◆ **Assigned task**
List each line of the data that holds the string "RELAY", please.
** Opening Given data block **
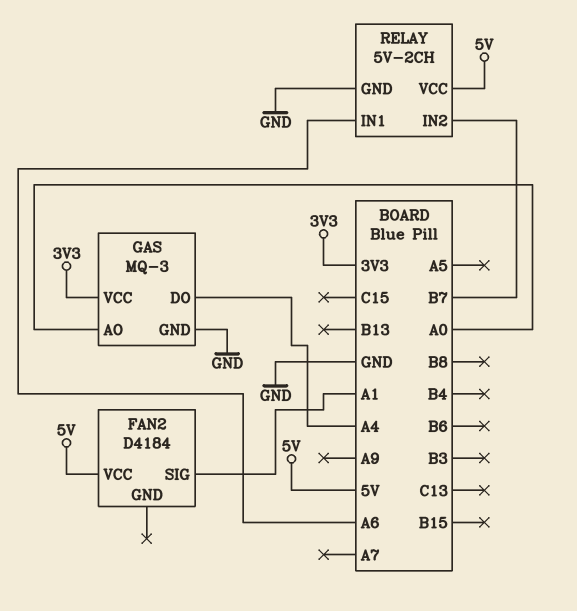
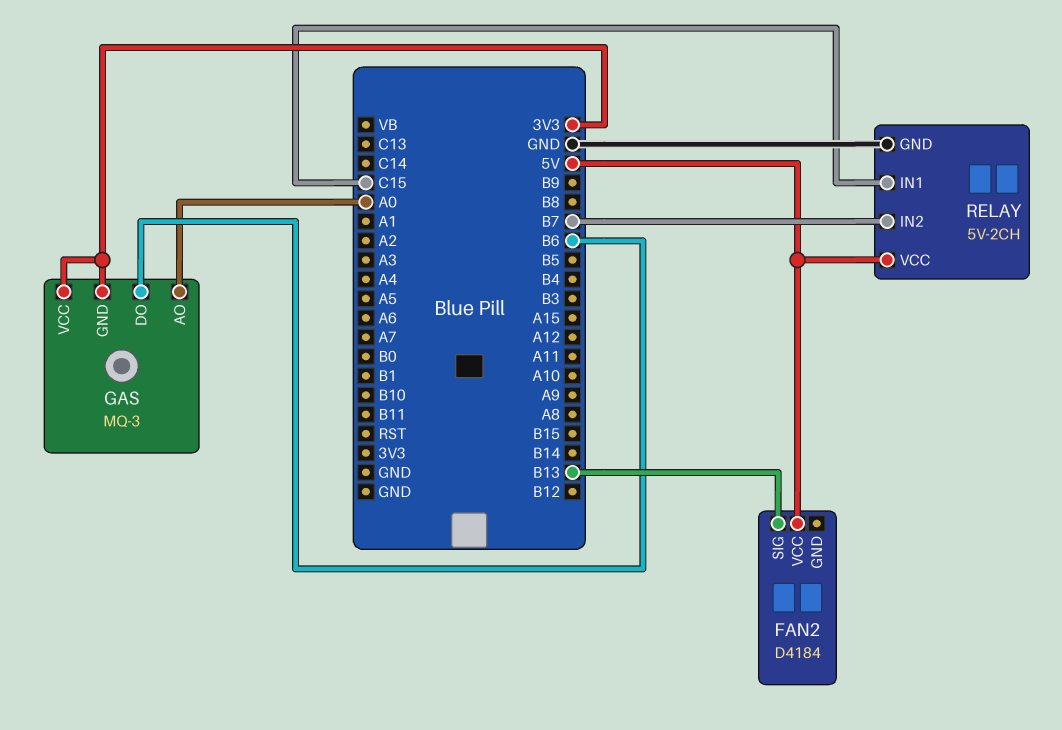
FAN2 pin SIG: A1 -> B13
GAS pin DO: A4 -> B6
GAS pin GND: GND -> 3V3
RELAY pin IN1: A6 -> C15

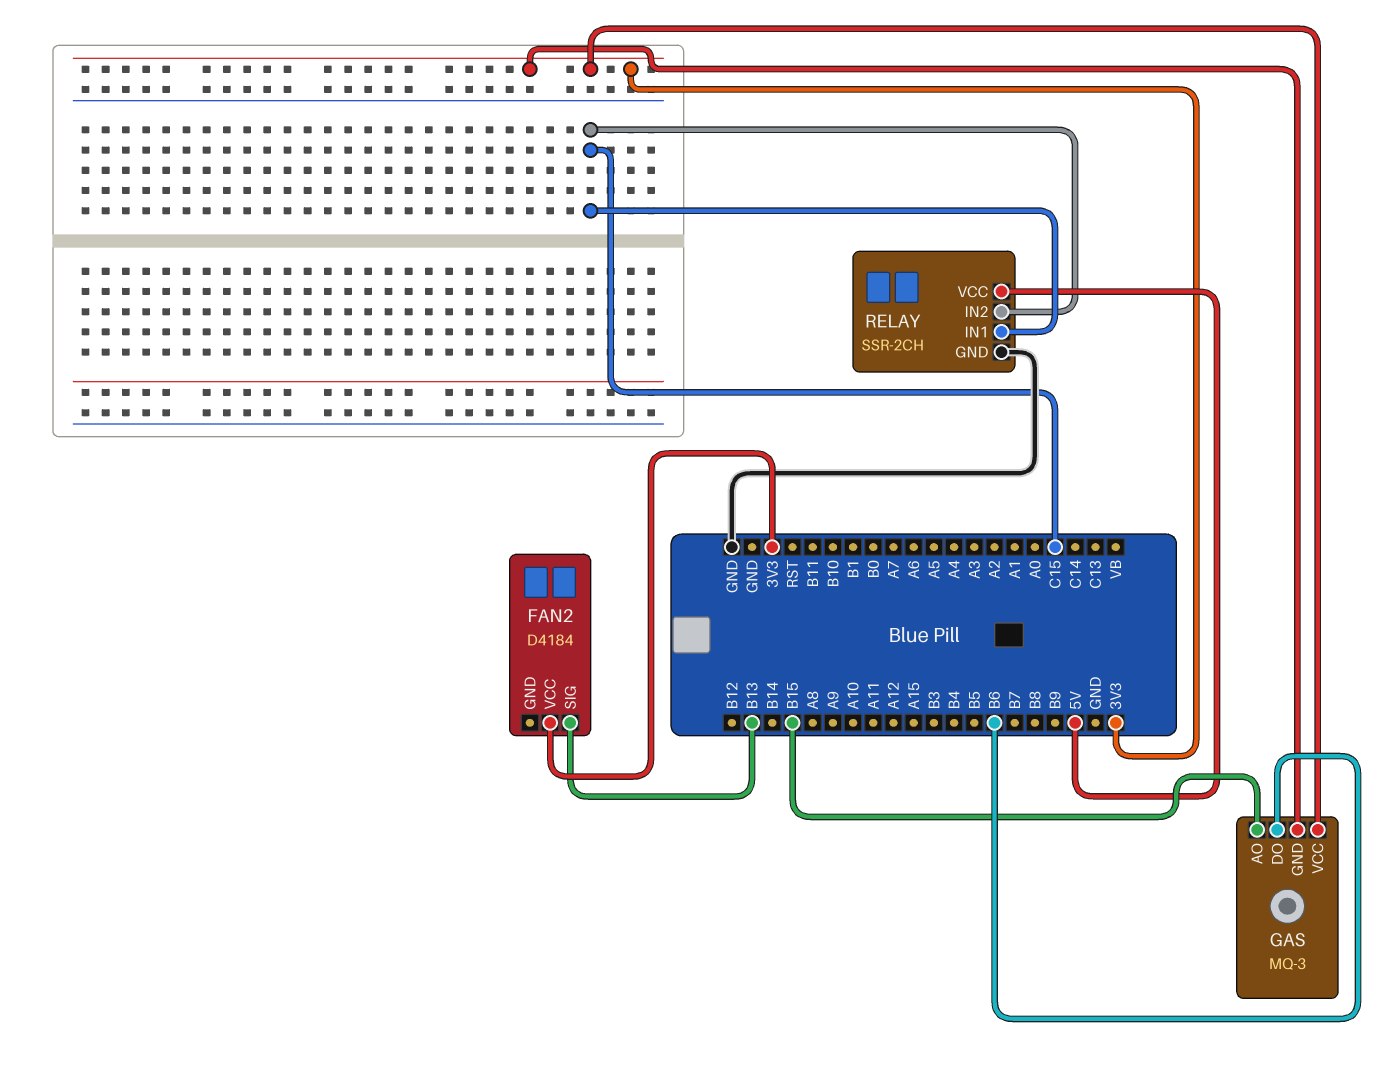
FAN2 pin VCC: 5V -> 3V3
GAS pin AO: A0 -> B15
RELAY: 5V-2CH -> SSR-2CH
RELAY pin IN2: B7 -> C15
** Closing Given data block **
◆ **Reply to the exercise**
RELAY pin IN1: A6 -> C15
RELAY: 5V-2CH -> SSR-2CH
RELAY pin IN2: B7 -> C15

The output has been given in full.